### WHAT TO WORK ON
Dropping every picture, set down exactly the lines in the entries below, starting with the line with "This is a 0.33" and going on through the line with "Trace the roads".
■ ■ ■
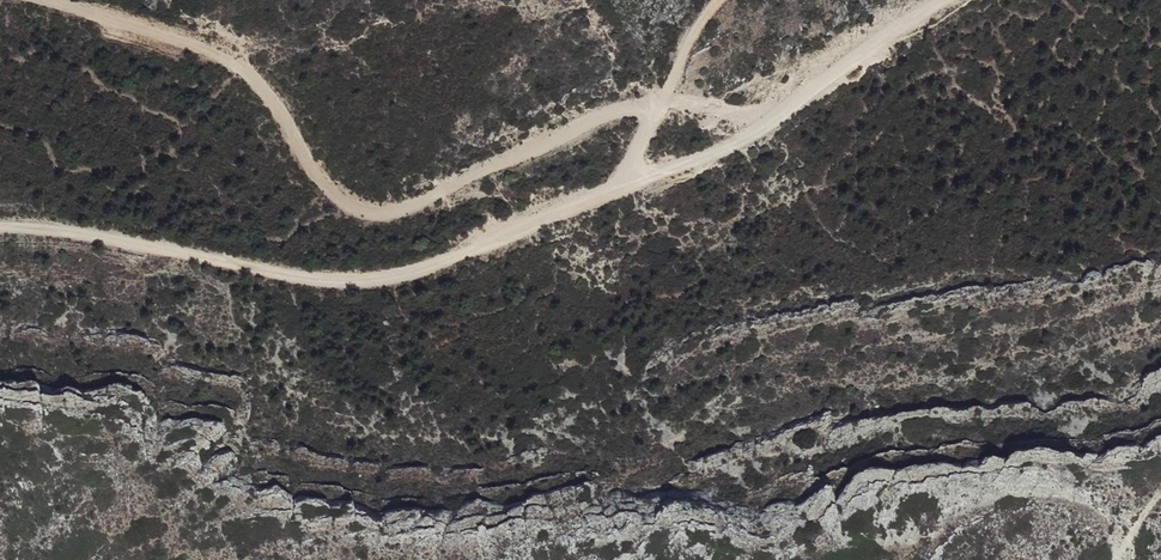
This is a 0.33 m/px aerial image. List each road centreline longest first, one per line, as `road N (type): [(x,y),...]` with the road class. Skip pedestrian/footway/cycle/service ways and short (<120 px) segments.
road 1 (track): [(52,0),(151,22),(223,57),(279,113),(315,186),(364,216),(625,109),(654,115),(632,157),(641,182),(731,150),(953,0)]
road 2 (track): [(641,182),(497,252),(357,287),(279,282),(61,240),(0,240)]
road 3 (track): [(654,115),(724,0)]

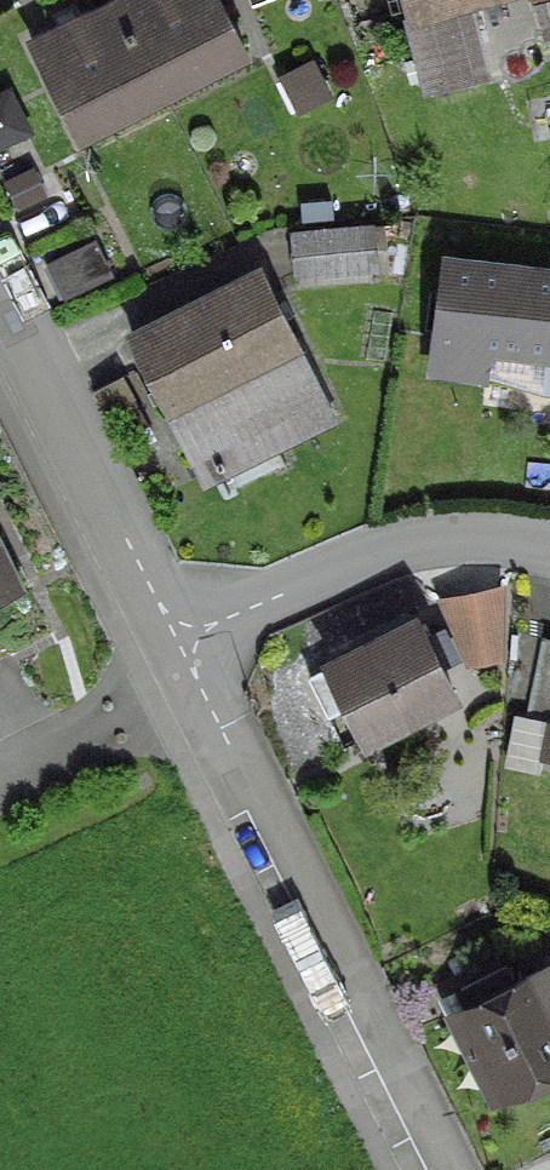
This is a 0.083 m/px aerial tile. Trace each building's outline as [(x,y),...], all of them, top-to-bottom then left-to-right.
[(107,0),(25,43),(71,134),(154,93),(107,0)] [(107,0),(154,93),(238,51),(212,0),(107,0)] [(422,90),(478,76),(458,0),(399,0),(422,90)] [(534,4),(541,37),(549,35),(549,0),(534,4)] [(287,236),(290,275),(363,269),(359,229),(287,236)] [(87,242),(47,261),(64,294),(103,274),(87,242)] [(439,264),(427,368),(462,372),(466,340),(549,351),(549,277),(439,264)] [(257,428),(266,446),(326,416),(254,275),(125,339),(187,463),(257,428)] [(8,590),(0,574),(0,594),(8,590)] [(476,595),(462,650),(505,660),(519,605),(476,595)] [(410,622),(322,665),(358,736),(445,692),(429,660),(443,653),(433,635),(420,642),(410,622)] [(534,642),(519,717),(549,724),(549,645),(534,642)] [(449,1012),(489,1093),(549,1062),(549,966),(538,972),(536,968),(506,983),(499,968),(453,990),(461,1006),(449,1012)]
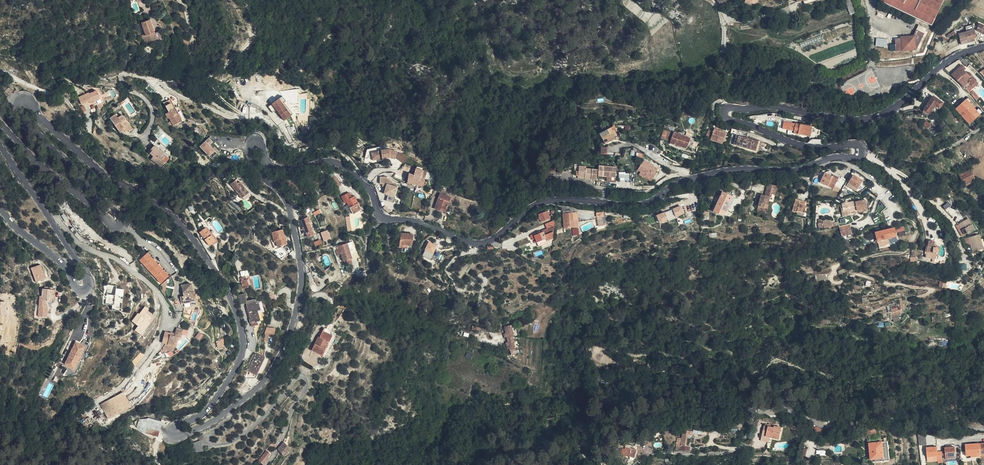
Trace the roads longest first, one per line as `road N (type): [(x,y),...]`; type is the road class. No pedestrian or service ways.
■ ■ ■
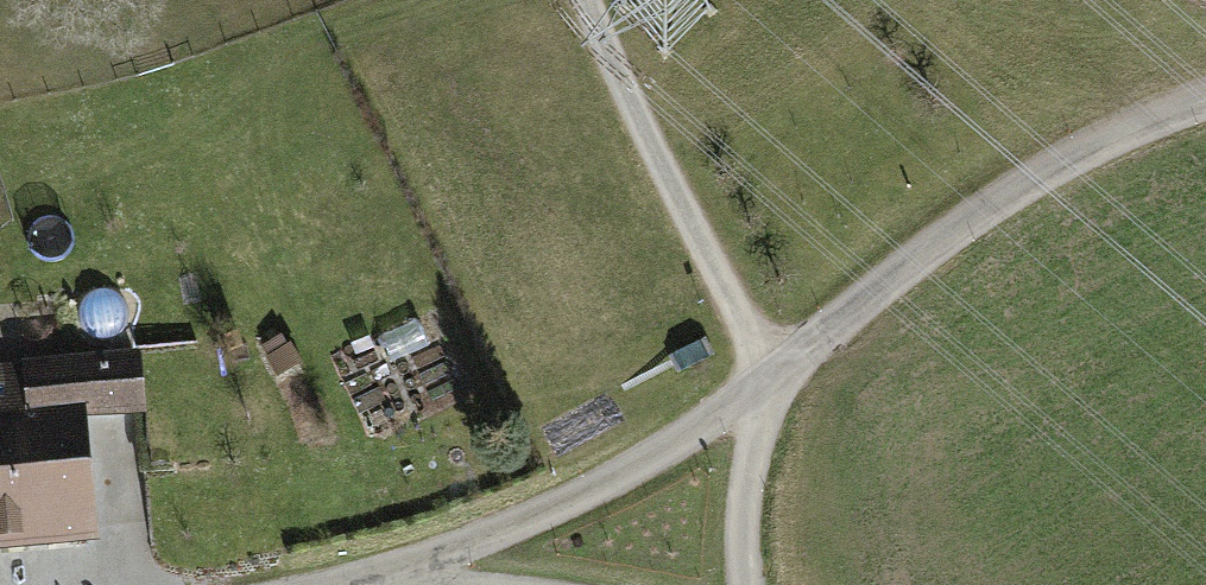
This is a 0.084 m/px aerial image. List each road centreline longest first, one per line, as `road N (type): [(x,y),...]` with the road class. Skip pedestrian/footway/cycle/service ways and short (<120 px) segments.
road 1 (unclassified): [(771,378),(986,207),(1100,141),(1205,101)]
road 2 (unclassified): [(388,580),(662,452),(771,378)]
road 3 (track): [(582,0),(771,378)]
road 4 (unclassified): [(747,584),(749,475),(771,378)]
■ ■ ■
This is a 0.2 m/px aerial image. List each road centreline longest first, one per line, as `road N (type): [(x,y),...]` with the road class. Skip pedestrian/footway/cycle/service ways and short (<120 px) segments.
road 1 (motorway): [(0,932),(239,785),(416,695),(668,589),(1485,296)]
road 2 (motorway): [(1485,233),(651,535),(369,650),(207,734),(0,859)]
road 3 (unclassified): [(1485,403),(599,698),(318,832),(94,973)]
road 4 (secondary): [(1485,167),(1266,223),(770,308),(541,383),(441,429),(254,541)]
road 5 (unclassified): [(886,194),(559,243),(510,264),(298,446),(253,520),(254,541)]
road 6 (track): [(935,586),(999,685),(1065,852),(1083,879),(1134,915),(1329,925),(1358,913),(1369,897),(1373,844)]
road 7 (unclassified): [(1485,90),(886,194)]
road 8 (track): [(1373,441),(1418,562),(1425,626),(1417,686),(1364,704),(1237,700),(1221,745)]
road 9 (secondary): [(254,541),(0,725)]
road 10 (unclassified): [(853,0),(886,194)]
■ ■ ■
### TASK SOLUTION
This is a 0.33 m/px aerial image. List each road centreline longest first, one per line, as `road N (type): [(x,y),...]` with the road class. Skip pedestrian/footway/cycle/service ways and short (<120 px) segments.
road 1 (track): [(52,0),(151,22),(223,57),(279,113),(315,186),(364,216),(625,109),(654,115),(632,157),(641,182),(731,150),(953,0)]
road 2 (track): [(641,182),(497,252),(357,287),(279,282),(61,240),(0,240)]
road 3 (track): [(654,115),(724,0)]

This is a 0.083 m/px aerial tile. Trace each building's outline as [(x,y),...], all of them, top-to-bottom then left-to-right.
[(107,0),(25,43),(71,134),(154,93),(107,0)] [(107,0),(154,93),(238,51),(212,0),(107,0)] [(422,90),(478,76),(458,0),(399,0),(422,90)] [(534,4),(541,37),(549,35),(549,0),(534,4)] [(287,236),(290,275),(363,269),(359,229),(287,236)] [(87,242),(47,261),(64,294),(103,274),(87,242)] [(439,264),(427,368),(462,372),(466,340),(549,351),(549,277),(439,264)] [(257,428),(266,446),(326,416),(254,275),(125,339),(187,463),(257,428)] [(8,590),(0,574),(0,594),(8,590)] [(476,595),(462,650),(505,660),(519,605),(476,595)] [(410,622),(322,665),(358,736),(445,692),(429,660),(443,653),(433,635),(420,642),(410,622)] [(534,642),(519,717),(549,724),(549,645),(534,642)] [(449,1012),(489,1093),(549,1062),(549,966),(538,972),(536,968),(506,983),(499,968),(453,990),(461,1006),(449,1012)]
Trace the roads longest first, one per line as `road N (type): [(x,y),...]`; type is the road class. No pedestrian or service ways.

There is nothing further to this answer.